■ **What is required**
Rewrite everything in the records from the line containing "In terms of" down to the line containing "Is orange glossy clock at lower left not close", both included, as a Markdown table with the columns Row and Line. Number the rows and leave out blank lines.

Items listed in a dataset:
= = = = = = =

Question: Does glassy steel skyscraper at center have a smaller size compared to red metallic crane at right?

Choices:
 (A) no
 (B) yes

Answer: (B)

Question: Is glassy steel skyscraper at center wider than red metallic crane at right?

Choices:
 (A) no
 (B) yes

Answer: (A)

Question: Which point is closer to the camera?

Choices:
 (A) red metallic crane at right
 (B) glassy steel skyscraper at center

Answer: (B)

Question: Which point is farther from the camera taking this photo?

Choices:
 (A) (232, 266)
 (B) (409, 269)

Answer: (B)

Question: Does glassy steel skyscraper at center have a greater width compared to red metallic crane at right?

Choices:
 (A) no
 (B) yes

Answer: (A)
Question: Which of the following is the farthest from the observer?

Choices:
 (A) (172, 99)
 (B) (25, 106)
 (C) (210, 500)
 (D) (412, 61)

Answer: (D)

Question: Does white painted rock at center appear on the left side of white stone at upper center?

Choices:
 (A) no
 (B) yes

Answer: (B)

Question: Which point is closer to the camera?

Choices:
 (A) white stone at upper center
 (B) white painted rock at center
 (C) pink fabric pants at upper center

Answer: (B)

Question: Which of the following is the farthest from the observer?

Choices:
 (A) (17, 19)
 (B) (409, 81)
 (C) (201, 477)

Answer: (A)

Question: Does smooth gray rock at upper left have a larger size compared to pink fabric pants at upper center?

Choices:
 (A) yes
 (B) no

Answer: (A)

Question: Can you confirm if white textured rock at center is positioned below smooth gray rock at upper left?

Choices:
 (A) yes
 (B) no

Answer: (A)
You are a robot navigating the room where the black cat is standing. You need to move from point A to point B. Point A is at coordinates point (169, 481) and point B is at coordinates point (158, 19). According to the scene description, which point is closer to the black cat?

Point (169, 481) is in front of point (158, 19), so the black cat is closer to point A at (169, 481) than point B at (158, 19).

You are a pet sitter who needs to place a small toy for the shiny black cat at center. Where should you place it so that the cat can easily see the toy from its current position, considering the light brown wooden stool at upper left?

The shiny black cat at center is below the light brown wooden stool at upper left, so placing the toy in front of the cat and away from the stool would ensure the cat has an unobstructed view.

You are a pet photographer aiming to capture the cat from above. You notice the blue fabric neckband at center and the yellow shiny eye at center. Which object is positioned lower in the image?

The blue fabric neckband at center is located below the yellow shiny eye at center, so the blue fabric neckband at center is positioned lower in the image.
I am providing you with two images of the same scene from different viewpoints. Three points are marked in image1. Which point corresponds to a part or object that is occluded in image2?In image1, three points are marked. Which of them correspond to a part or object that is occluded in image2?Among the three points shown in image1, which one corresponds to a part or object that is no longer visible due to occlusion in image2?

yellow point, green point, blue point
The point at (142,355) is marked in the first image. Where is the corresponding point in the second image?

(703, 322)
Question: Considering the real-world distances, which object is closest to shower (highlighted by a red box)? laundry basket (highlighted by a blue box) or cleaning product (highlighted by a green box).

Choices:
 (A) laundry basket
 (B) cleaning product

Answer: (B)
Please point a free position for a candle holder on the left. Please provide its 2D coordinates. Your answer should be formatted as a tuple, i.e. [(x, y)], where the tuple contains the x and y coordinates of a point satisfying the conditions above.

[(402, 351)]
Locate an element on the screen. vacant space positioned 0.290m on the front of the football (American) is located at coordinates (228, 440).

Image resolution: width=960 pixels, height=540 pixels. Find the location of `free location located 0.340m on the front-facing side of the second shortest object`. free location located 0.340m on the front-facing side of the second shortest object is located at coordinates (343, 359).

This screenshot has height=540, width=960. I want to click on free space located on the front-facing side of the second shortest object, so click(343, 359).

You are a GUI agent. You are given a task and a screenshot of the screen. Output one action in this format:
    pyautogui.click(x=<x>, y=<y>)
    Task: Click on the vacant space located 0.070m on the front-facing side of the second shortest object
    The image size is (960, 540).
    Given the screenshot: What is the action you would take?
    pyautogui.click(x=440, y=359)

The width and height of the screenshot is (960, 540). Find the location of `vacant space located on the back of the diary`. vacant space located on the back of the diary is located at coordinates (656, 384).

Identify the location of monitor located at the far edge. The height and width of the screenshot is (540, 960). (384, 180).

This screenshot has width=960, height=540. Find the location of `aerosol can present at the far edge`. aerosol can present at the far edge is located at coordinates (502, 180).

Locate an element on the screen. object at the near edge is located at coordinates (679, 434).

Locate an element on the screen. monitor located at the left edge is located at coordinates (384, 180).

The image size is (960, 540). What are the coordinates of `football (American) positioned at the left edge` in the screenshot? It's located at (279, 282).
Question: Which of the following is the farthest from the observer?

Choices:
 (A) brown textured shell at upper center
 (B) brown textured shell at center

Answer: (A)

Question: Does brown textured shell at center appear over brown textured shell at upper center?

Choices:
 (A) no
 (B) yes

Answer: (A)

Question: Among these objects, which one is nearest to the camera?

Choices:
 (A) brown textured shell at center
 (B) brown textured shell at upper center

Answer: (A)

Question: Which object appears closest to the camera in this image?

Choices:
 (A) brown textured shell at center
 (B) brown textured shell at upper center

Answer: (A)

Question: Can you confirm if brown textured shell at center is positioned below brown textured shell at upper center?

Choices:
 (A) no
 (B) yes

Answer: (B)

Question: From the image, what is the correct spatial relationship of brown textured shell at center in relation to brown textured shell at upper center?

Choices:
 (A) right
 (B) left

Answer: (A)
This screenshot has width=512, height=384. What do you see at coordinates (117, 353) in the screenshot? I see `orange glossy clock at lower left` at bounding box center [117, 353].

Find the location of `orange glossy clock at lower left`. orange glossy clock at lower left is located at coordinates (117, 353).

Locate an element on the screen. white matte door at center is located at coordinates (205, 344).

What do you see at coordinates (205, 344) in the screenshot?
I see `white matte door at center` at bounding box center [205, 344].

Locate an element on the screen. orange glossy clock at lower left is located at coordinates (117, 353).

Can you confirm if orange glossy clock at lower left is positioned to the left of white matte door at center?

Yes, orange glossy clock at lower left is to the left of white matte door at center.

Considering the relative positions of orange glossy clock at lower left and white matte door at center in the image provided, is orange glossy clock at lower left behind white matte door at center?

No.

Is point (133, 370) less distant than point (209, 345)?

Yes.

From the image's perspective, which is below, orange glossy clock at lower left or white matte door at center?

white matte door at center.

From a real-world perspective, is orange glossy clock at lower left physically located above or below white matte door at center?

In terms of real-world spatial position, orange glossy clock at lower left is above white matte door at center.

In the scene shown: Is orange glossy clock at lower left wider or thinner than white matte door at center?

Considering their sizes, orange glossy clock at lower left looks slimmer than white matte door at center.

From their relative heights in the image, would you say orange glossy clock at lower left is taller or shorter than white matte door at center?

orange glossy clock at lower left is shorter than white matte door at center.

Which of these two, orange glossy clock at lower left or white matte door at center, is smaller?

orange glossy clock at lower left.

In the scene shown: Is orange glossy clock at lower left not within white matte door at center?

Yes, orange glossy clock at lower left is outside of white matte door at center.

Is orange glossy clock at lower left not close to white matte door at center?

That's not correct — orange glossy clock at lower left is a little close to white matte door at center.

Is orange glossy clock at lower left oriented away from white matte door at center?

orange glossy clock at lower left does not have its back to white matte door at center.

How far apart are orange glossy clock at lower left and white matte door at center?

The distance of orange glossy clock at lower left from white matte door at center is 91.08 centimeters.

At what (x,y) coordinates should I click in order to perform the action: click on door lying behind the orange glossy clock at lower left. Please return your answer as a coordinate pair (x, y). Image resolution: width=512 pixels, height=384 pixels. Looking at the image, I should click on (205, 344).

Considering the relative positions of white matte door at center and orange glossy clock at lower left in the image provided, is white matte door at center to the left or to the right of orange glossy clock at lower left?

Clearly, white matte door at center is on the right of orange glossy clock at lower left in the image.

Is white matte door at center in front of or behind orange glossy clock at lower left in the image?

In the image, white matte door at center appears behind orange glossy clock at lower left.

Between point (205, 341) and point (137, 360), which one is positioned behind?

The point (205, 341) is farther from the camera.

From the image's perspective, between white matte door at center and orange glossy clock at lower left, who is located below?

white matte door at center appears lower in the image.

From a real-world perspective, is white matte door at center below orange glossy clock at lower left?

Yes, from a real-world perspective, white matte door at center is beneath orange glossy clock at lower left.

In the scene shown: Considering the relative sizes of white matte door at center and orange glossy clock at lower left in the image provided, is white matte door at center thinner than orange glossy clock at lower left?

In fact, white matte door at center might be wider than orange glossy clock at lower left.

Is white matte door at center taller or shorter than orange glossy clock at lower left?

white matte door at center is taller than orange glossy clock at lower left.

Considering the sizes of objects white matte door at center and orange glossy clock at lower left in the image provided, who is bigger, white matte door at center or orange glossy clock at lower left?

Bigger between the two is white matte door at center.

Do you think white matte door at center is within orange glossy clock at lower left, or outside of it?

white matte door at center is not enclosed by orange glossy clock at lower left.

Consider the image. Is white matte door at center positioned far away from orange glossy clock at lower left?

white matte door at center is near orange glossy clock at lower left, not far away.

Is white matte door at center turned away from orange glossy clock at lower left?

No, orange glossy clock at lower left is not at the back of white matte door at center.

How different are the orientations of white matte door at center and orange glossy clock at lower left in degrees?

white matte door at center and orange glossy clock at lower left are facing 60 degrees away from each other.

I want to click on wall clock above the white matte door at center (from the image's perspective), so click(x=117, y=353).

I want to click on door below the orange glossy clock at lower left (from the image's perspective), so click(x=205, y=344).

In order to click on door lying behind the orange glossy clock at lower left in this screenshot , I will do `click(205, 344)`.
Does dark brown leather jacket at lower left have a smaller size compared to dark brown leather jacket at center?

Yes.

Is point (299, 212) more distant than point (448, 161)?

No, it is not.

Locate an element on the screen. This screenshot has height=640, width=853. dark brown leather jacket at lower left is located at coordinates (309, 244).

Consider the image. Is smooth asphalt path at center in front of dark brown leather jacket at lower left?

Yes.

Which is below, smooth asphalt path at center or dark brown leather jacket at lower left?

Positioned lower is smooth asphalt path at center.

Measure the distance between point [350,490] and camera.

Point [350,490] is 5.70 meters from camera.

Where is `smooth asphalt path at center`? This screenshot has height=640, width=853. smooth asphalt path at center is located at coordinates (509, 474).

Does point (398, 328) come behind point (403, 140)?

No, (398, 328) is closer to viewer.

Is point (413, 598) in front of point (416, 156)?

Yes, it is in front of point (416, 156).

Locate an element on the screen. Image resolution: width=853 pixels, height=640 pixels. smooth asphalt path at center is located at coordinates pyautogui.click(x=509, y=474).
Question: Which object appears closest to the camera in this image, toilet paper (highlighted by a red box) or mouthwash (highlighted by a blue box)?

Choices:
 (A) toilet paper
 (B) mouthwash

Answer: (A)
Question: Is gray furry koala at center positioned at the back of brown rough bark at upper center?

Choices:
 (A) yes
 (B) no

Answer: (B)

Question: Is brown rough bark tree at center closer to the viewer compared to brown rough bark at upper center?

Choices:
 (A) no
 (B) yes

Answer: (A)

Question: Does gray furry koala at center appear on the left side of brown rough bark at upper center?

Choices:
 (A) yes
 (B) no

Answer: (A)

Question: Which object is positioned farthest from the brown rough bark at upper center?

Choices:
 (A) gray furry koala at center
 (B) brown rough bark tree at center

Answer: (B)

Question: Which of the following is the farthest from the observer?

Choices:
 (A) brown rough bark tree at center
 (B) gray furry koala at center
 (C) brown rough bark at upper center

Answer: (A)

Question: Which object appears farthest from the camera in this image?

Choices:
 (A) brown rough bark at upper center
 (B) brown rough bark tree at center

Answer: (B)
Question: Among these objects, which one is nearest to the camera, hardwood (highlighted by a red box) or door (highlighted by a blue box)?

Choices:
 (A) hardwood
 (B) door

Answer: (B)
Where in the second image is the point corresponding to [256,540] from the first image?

= = = = = = =

■ **Written reply**
| Row | Line |
|---|---|
| 1 | In terms of real-world spatial position, orange glossy clock at lower left is above white matte door at center. |
| 2 | In the scene shown: Is orange glossy clock at lower left wider or thinner than white matte door at center? |
| 3 | Considering their sizes, orange glossy clock at lower left looks slimmer than white matte door at center. |
| 4 | From their relative heights in the image, would you say orange glossy clock at lower left is taller or shorter than white matte door at center? |
| 5 | orange glossy clock at lower left is shorter than white matte door at center. |
| 6 | Which of these two, orange glossy clock at lower left or white matte door at center, is smaller? |
| 7 | orange glossy clock at lower left. |
| 8 | In the scene shown: Is orange glossy clock at lower left not within white matte door at center? |
| 9 | Yes, orange glossy clock at lower left is outside of white matte door at center. |
| 10 | Is orange glossy clock at lower left not close to white matte door at center? |